Your objective
Repeat precisely, and only, the lines between the line containing "(169, 173) = (157, 388): grey" and the end of the listing below, both ends included.

** Opening Supplied data block **

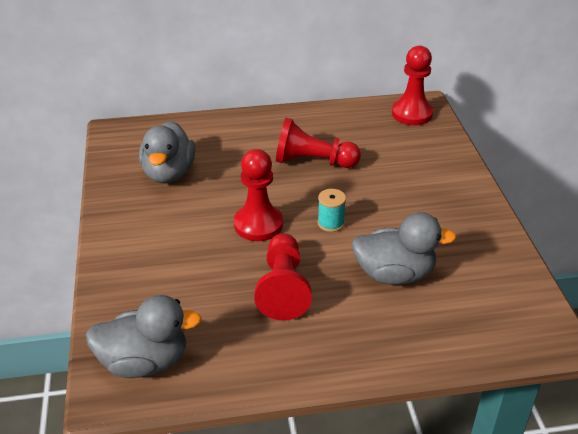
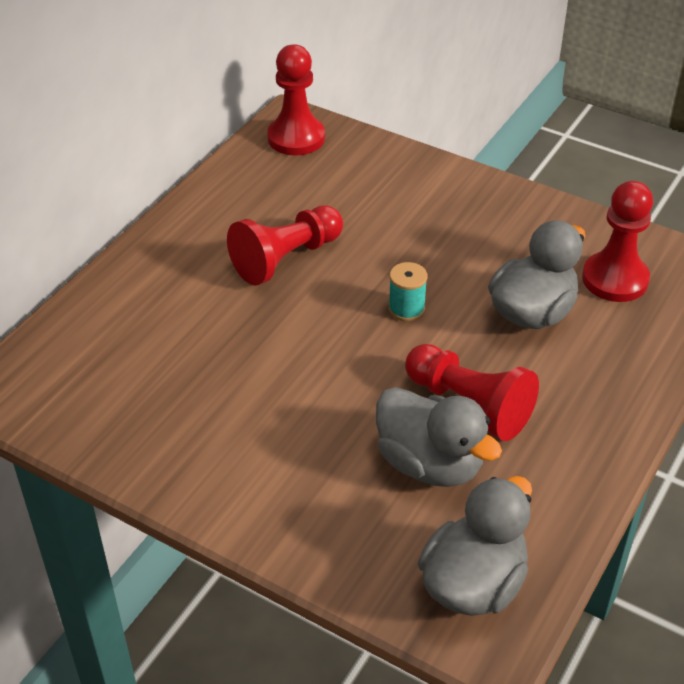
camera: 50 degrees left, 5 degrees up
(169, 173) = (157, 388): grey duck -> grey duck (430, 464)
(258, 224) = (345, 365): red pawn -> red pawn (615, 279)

** Closing Supplied data block **

Task response
(169, 173) = (157, 388): grey duck -> grey duck (430, 464)
(258, 224) = (345, 365): red pawn -> red pawn (615, 279)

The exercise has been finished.